#### TASK:
Nothing but the lines from the one with "camera: 30 degrees right, 0 degrees up" down to the one with "orange_patipux <469, 191>" should be returned, exactly and with both ends included, from the material below.

#### DATA FOR REVIEW:
------------

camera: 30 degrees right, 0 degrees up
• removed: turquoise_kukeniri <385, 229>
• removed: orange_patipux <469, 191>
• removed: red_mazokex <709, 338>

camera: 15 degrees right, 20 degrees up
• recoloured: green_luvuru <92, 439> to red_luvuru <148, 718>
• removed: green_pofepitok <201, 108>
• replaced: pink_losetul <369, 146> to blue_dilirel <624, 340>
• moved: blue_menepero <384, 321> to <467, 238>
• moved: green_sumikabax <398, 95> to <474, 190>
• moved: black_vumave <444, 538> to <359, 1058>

------------

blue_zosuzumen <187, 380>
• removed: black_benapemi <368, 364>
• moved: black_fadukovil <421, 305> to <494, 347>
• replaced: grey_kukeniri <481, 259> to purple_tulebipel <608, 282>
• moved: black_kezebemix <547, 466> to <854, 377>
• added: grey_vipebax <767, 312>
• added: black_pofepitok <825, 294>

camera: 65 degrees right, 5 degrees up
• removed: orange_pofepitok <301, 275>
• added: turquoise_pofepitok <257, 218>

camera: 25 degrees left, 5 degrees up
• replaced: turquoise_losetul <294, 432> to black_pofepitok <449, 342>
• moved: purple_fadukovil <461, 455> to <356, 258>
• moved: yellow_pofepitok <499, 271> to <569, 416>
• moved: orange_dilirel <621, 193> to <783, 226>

------------

#### TASK RESPONSE:
camera: 30 degrees right, 0 degrees up
• removed: turquoise_kukeniri <385, 229>
• removed: orange_patipux <469, 191>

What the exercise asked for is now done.